──────── Data shown ────────

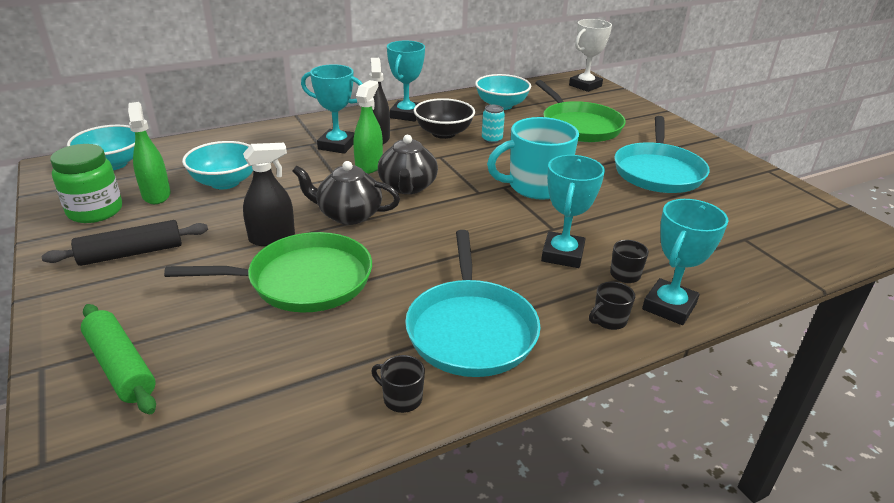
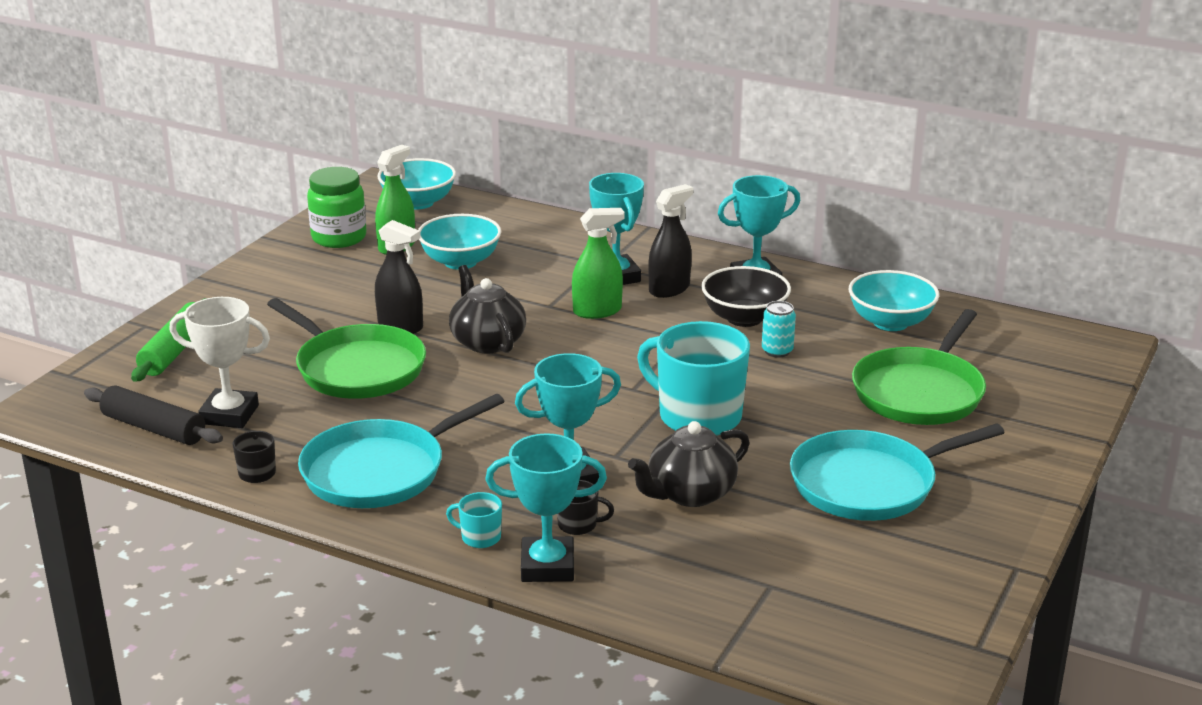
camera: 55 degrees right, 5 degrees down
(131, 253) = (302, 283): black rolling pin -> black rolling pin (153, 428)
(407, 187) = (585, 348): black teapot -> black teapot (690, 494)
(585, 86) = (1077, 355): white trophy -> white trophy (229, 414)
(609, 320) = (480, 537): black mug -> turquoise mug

────────

▸ Problem to solve: Starting at the line that contains "(585, 86) = (1077, 355): white", output every remaining line of the data exactly, and stop after the last one.

▸ Solution to this task:
(585, 86) = (1077, 355): white trophy -> white trophy (229, 414)
(609, 320) = (480, 537): black mug -> turquoise mug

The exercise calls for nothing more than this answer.